AIM OF THE TASK: Starting at the line below holding "camera: 40 degrees right, 10 degrees up" and stopping at the line holding "(679, 326) = (681, 381): orange", print every line exactly, both ends included, and leave the rest out.

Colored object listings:
******

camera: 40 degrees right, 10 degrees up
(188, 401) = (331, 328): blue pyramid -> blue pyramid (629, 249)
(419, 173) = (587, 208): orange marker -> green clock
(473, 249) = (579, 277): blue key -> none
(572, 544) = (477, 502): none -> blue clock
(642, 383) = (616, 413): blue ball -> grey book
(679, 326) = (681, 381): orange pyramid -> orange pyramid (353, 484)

******

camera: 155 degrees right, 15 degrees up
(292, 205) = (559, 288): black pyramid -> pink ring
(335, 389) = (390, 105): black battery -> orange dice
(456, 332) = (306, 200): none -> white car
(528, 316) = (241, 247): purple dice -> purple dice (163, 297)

******

OUTPUT OF THE EXERCISE:
camera: 40 degrees right, 10 degrees up
(188, 401) = (331, 328): blue pyramid -> blue pyramid (629, 249)
(419, 173) = (587, 208): orange marker -> green clock
(473, 249) = (579, 277): blue key -> none
(572, 544) = (477, 502): none -> blue clock
(642, 383) = (616, 413): blue ball -> grey book
(679, 326) = (681, 381): orange pyramid -> orange pyramid (353, 484)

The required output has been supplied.